Top of Data provided
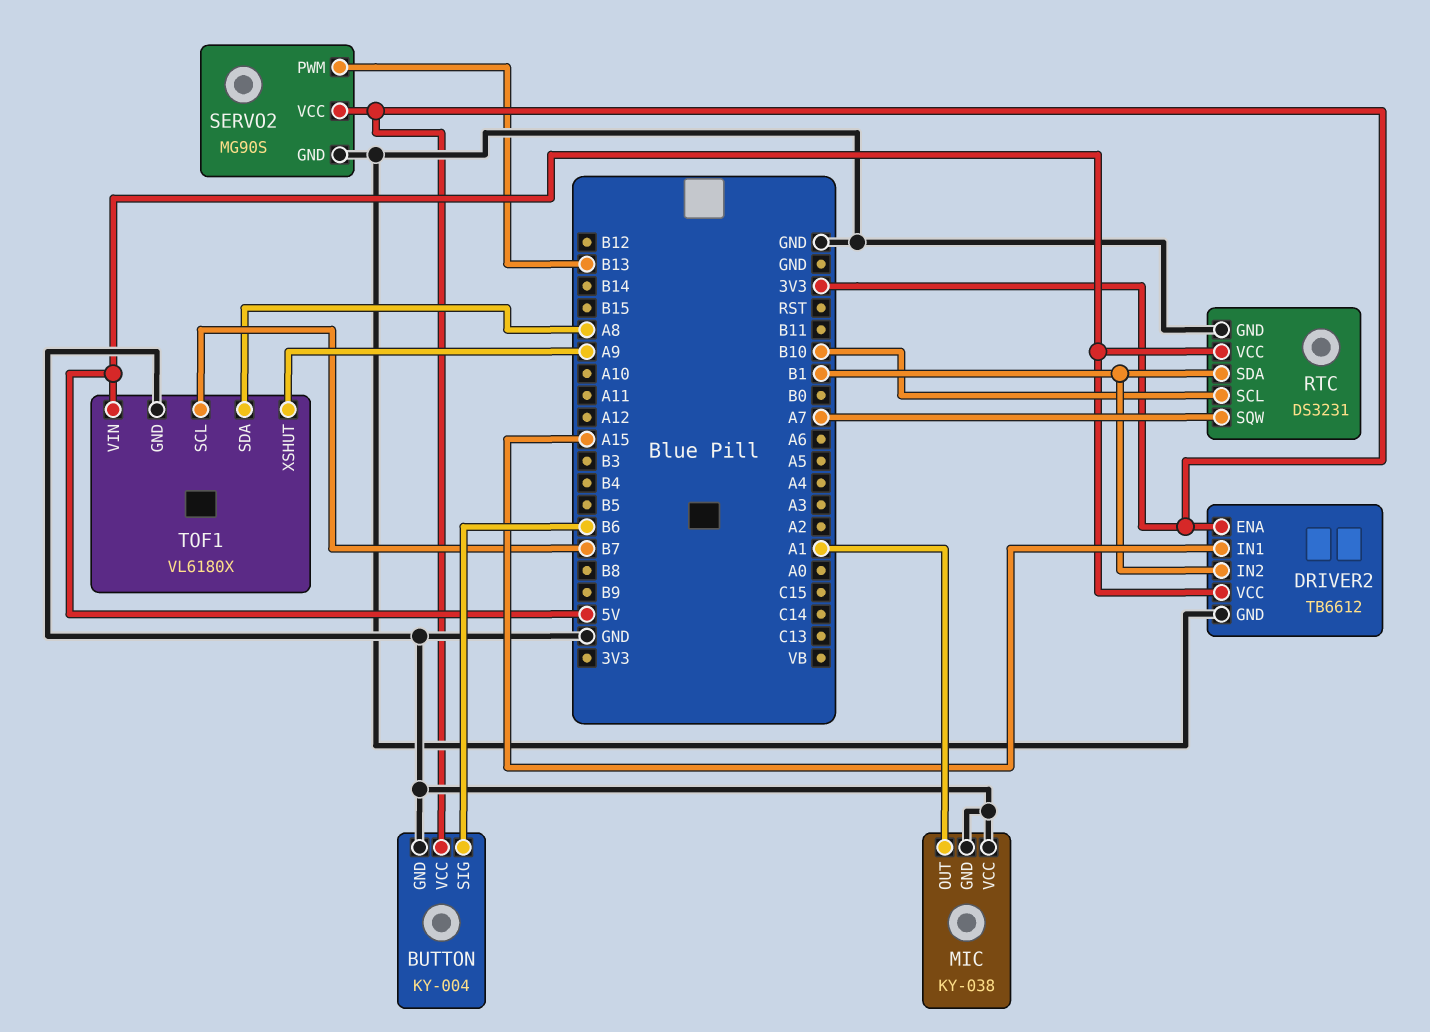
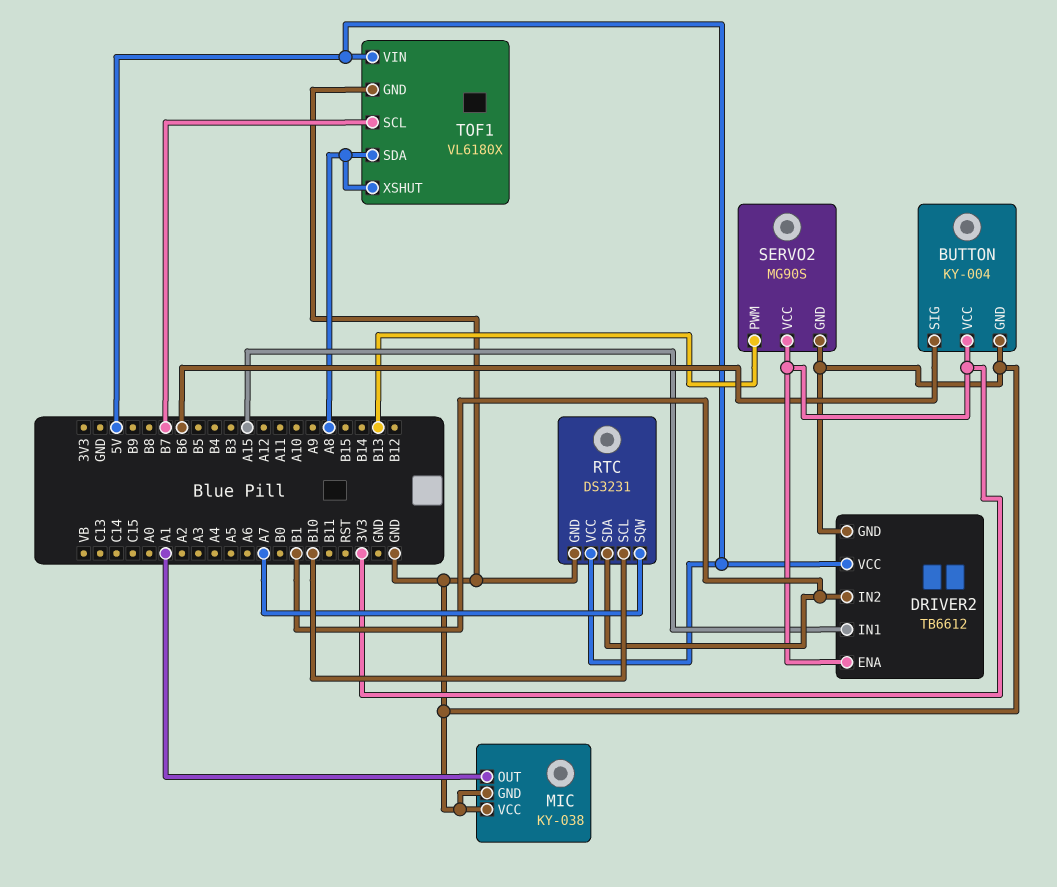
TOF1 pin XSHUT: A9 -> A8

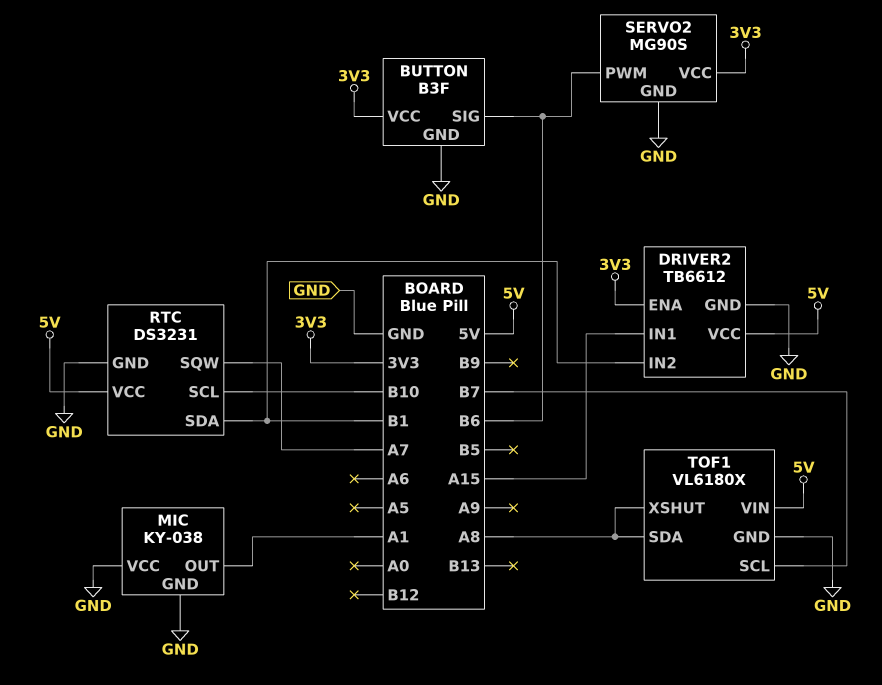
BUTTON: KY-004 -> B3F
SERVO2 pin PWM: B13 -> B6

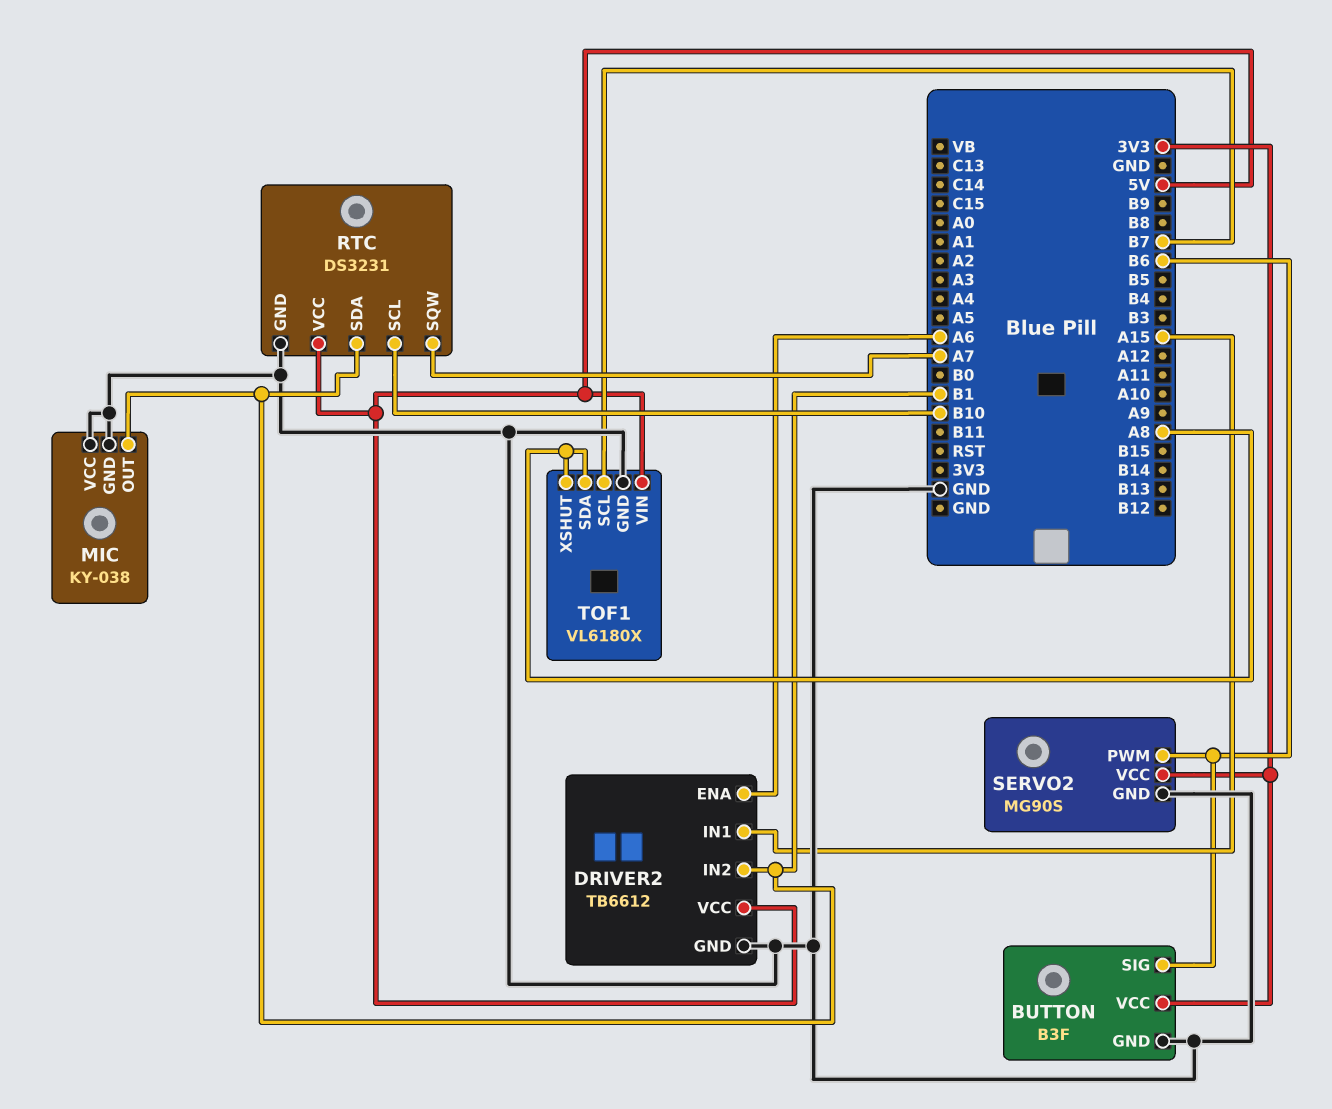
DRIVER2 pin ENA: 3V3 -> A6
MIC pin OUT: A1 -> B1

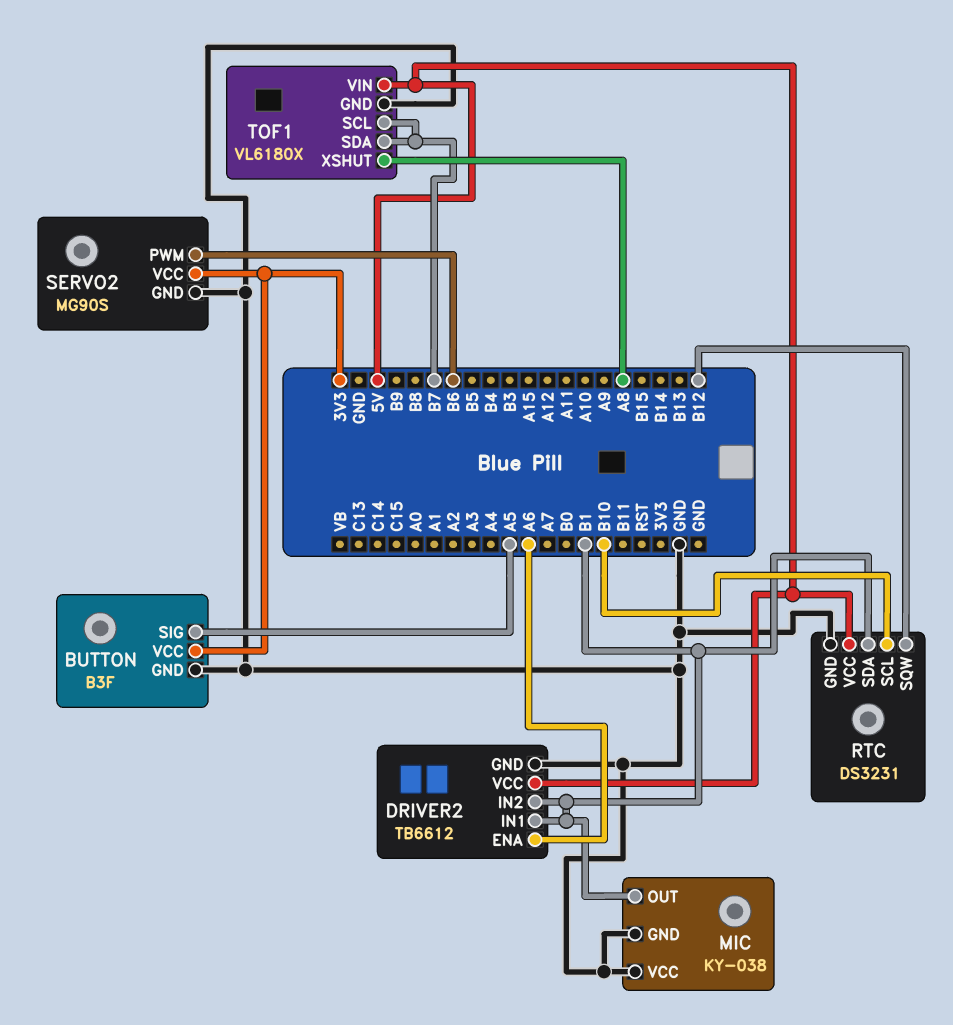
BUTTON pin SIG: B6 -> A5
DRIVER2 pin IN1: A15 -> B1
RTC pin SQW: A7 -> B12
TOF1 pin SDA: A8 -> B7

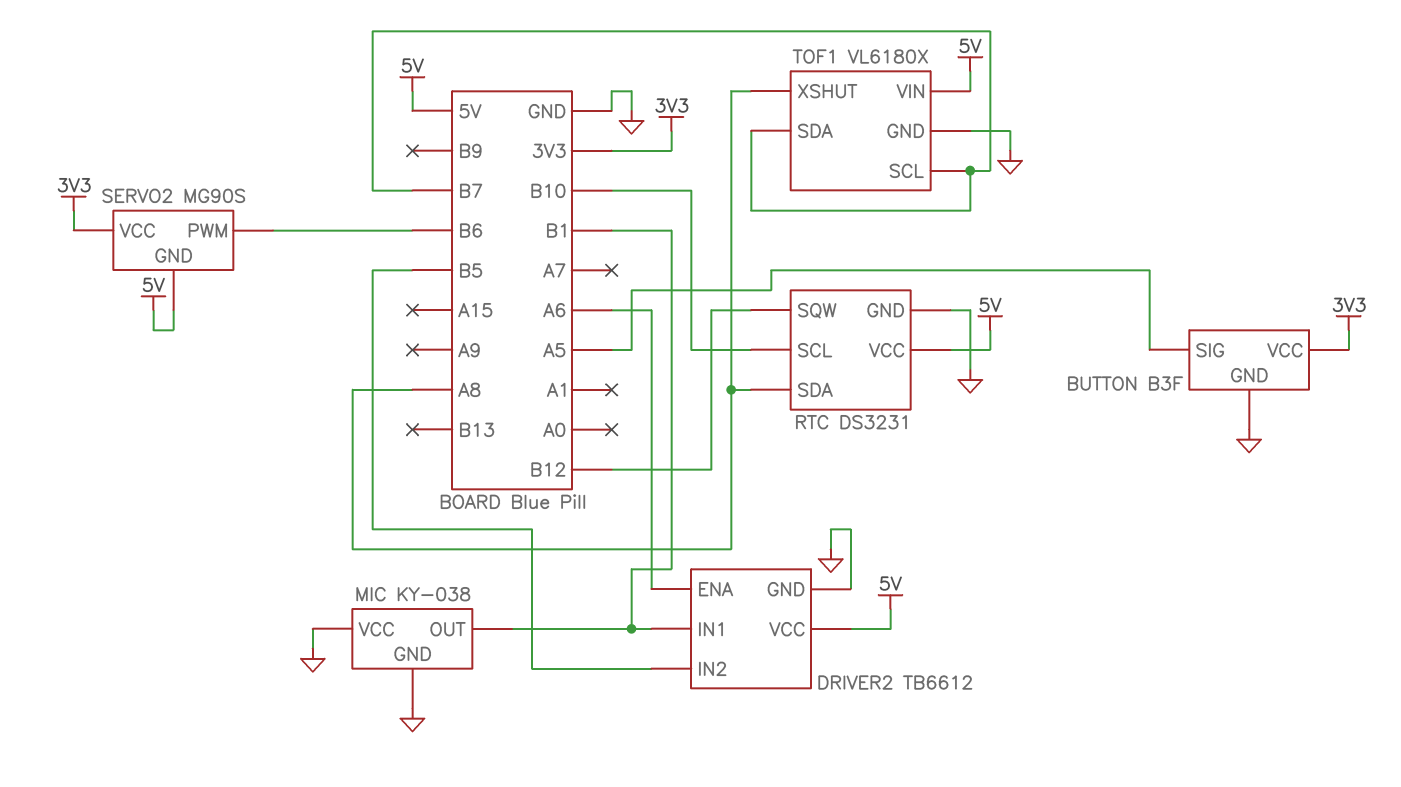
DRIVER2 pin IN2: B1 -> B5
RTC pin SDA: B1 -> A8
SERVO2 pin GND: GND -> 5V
Bottom of Data provided
> [Prompt]
Give the listing again exactly, excluding pictures.

> [Finished exercise]
TOF1 pin XSHUT: A9 -> A8

BUTTON: KY-004 -> B3F
SERVO2 pin PWM: B13 -> B6

DRIVER2 pin ENA: 3V3 -> A6
MIC pin OUT: A1 -> B1

BUTTON pin SIG: B6 -> A5
DRIVER2 pin IN1: A15 -> B1
RTC pin SQW: A7 -> B12
TOF1 pin SDA: A8 -> B7

DRIVER2 pin IN2: B1 -> B5
RTC pin SDA: B1 -> A8
SERVO2 pin GND: GND -> 5V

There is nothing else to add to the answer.